### Task description
Write out the entries exactly, leaving out every picture.

Segment Start: Available data

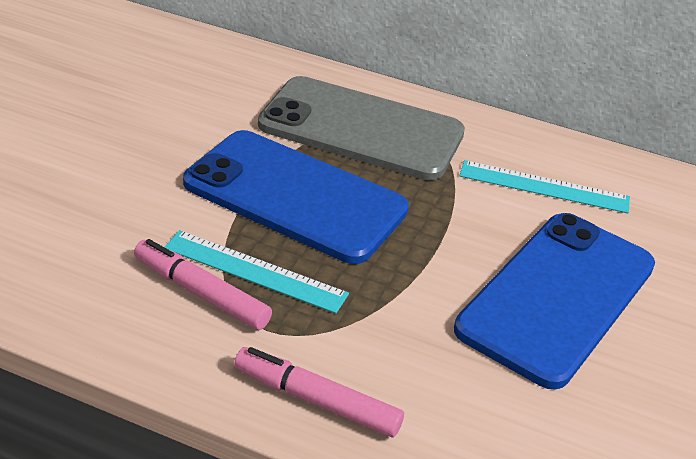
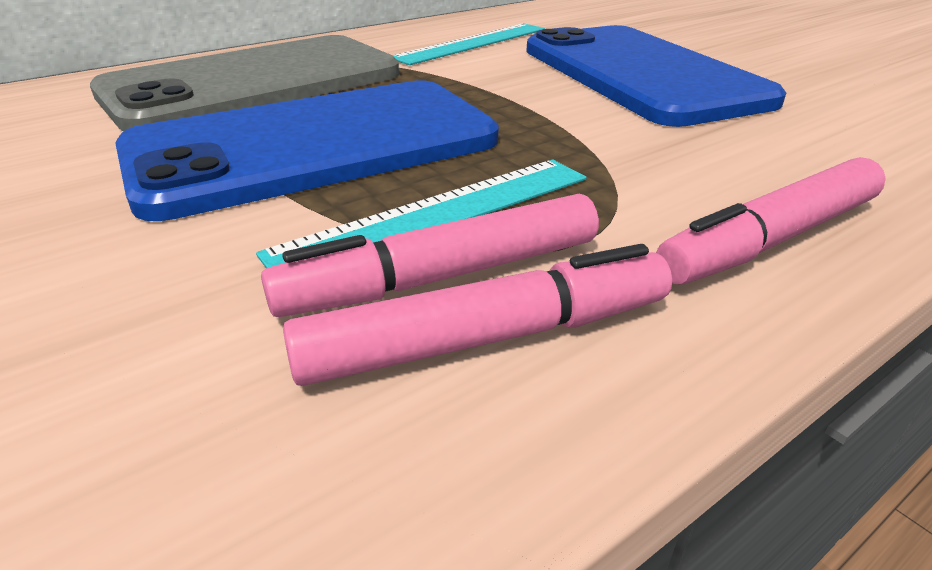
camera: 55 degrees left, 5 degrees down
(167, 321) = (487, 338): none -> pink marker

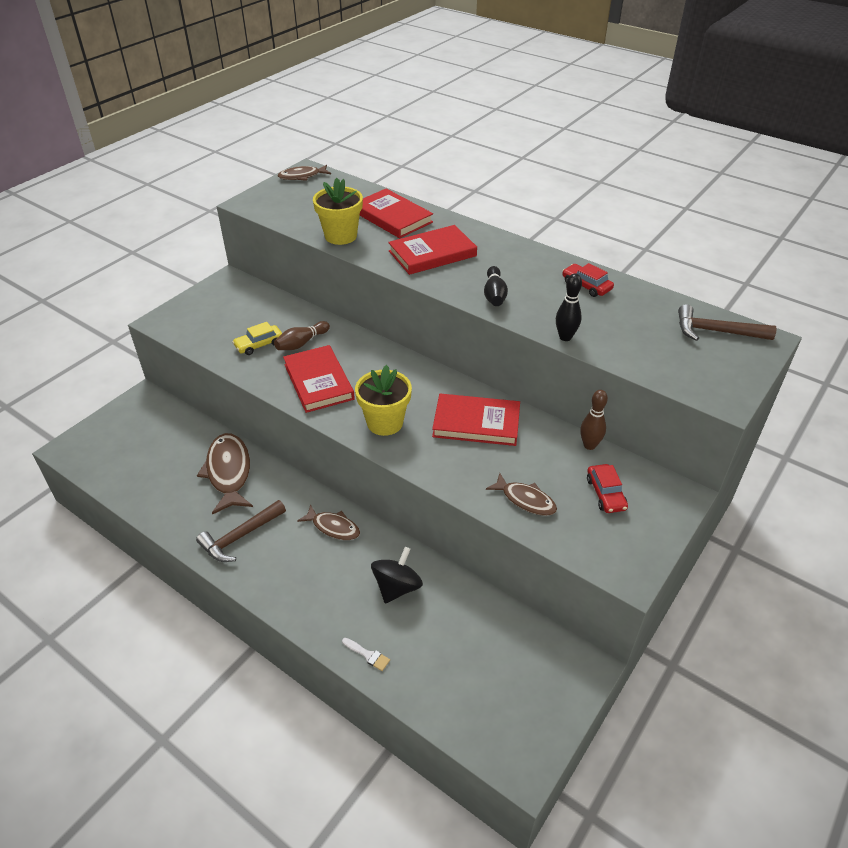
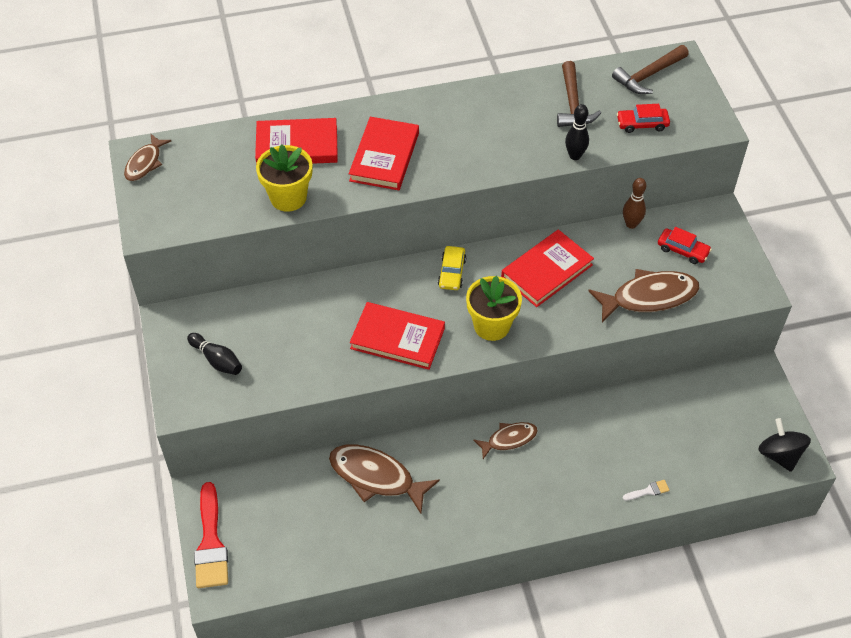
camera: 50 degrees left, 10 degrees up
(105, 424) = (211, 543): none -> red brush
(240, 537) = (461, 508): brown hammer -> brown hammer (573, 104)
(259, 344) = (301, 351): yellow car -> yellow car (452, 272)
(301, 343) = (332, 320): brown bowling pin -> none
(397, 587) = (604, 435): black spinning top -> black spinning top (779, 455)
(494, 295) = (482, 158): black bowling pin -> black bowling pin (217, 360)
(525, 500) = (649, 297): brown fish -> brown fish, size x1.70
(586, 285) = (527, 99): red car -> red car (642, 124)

Segment End: Available data

### Exercise answer
camera: 55 degrees left, 5 degrees down
(167, 321) = (487, 338): none -> pink marker

camera: 50 degrees left, 10 degrees up
(105, 424) = (211, 543): none -> red brush
(240, 537) = (461, 508): brown hammer -> brown hammer (573, 104)
(259, 344) = (301, 351): yellow car -> yellow car (452, 272)
(301, 343) = (332, 320): brown bowling pin -> none
(397, 587) = (604, 435): black spinning top -> black spinning top (779, 455)
(494, 295) = (482, 158): black bowling pin -> black bowling pin (217, 360)
(525, 500) = (649, 297): brown fish -> brown fish, size x1.70
(586, 285) = (527, 99): red car -> red car (642, 124)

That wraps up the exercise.